Required work:
For each line below that holds the word "pink", make a copy.

** Opening Records supplied block **

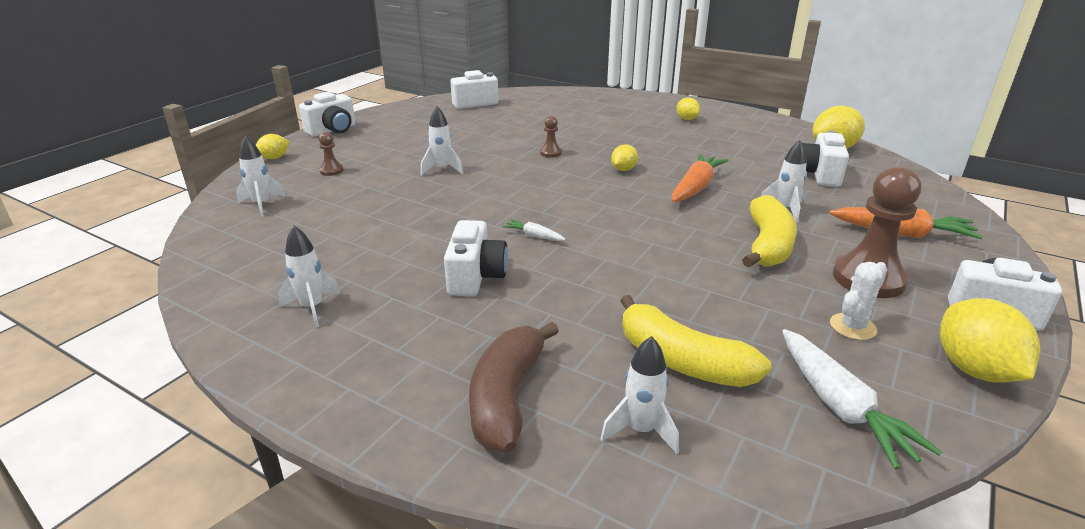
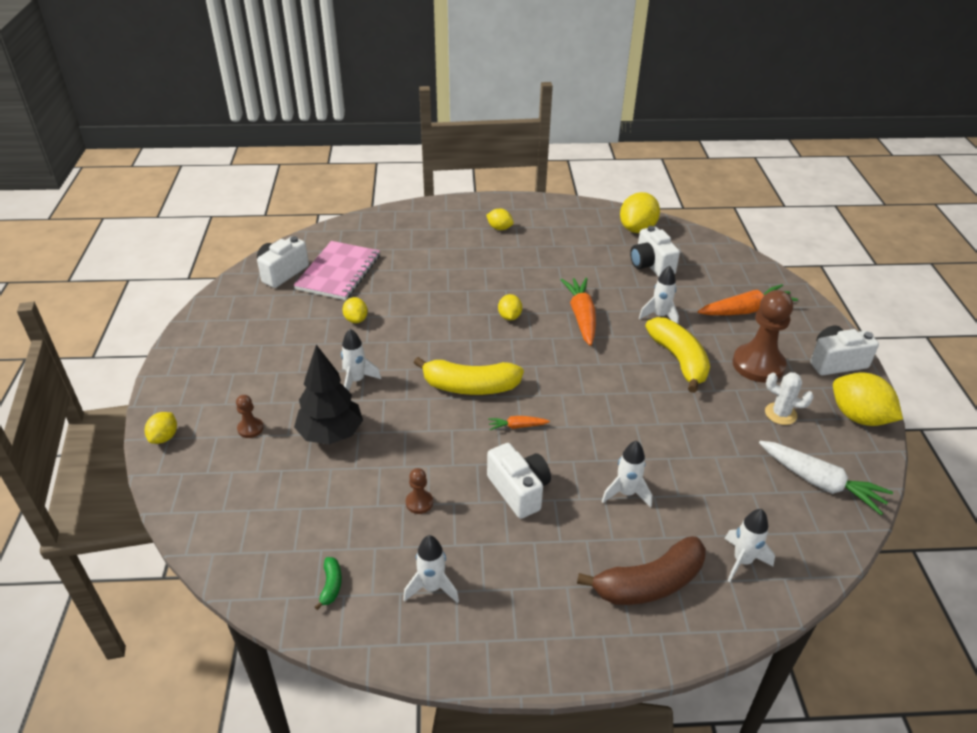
camera: 35 degrees left, 10 degrees up
(246, 273) = (331, 585): none -> green banana
(262, 204) = (237, 503): white rocket -> white rocket (626, 493)
(332, 130) = (177, 371): white camera -> none
(379, 191) = (331, 434): none -> black tree
(491, 138) = (356, 319): none -> yellow lemon
(507, 398) = (649, 583): brown banana -> brown banana turned 90 degrees counterclockwise
(515, 112) = (339, 272): none -> pink notebook
(534, 236) = (517, 426): white carrot -> orange carrot
(550, 153) = (430, 319): brown pawn -> brown pawn (419, 502)
(681, 361) = (717, 495): yellow banana -> yellow banana (470, 387)
(852, 327) = (780, 414): white cactus -> white cactus turned 75 degrees counterclockwise

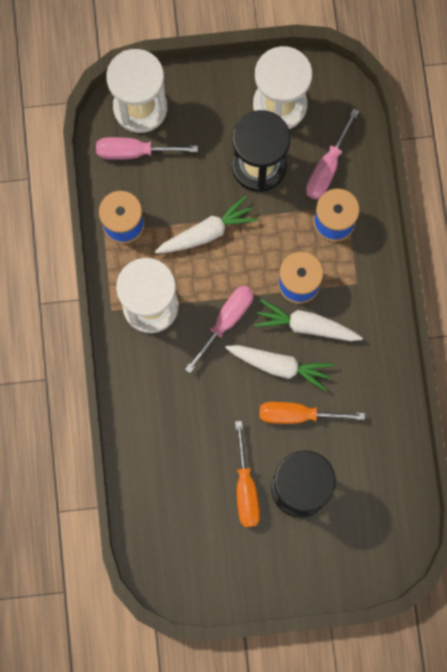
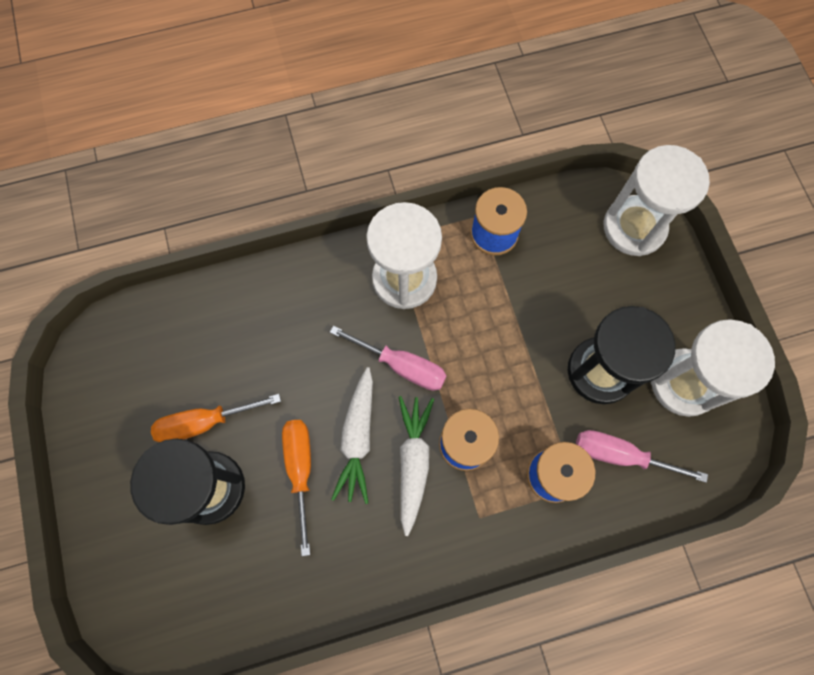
camera: 80 degrees right, 5 degrees down
(134, 152) = (580, 230): pink screwdriver -> none
(207, 232) = (504, 325): white carrot -> none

** Closing Records supplied block **

Your response:
(515, 112) = (339, 272): none -> pink notebook
(134, 152) = (580, 230): pink screwdriver -> none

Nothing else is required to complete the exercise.